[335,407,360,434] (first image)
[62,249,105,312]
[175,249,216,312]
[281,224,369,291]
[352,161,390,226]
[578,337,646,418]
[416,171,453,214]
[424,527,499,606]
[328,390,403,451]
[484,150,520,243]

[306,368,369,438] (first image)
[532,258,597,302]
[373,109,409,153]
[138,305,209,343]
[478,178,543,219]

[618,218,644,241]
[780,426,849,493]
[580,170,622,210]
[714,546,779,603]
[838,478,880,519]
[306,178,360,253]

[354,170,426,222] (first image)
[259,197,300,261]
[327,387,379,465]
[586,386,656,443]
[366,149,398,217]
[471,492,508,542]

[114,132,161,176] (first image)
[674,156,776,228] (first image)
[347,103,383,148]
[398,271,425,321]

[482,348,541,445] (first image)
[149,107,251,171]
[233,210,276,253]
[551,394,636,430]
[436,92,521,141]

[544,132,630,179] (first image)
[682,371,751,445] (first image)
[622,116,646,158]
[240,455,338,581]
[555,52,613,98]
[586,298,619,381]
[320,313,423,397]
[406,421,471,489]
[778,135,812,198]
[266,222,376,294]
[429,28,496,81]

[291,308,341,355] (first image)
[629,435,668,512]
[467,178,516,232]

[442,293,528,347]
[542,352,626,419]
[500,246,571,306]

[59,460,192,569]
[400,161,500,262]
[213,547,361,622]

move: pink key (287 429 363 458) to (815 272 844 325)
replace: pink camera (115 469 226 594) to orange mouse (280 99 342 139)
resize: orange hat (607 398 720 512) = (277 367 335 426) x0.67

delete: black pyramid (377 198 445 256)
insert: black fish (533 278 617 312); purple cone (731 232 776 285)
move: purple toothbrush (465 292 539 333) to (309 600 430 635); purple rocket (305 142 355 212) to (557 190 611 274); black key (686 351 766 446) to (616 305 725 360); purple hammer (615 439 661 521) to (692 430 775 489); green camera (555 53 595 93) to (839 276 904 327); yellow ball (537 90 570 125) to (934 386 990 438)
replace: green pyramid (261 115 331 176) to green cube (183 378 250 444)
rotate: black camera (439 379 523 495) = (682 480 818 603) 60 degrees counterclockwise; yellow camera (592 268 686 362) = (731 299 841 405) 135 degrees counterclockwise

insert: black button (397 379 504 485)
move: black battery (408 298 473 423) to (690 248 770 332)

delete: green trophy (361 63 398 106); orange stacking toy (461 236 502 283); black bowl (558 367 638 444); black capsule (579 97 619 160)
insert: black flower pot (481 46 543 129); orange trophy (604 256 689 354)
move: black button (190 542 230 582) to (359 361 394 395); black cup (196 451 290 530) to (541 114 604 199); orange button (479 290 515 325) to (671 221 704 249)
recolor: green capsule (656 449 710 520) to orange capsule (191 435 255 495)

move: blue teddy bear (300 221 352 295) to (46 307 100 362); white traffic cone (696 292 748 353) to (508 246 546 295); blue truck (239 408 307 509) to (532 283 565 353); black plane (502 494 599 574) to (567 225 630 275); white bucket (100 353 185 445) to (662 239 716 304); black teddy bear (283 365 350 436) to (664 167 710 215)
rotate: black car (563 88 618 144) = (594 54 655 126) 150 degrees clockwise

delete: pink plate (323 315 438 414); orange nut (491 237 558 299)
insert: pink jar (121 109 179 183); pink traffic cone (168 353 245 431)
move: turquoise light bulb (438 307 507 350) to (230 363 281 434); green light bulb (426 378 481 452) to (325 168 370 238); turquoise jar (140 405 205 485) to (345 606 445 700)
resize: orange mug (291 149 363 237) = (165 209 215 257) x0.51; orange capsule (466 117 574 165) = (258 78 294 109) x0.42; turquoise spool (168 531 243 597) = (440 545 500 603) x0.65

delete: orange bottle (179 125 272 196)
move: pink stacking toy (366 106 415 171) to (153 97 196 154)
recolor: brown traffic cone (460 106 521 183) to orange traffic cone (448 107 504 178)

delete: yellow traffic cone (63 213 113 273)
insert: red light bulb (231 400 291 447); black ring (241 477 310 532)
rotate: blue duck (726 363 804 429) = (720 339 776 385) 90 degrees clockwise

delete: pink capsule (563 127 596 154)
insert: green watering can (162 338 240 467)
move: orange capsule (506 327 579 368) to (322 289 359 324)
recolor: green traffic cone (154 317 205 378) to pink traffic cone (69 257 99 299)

● TASK ITEM:
Above are the lines; repeat exactly the ones from the line containing "[62,249,105,312]" down to the line containing "[328,390,403,451]", both inclusive.

● WRITTEN REPLY:
[62,249,105,312]
[175,249,216,312]
[281,224,369,291]
[352,161,390,226]
[578,337,646,418]
[416,171,453,214]
[424,527,499,606]
[328,390,403,451]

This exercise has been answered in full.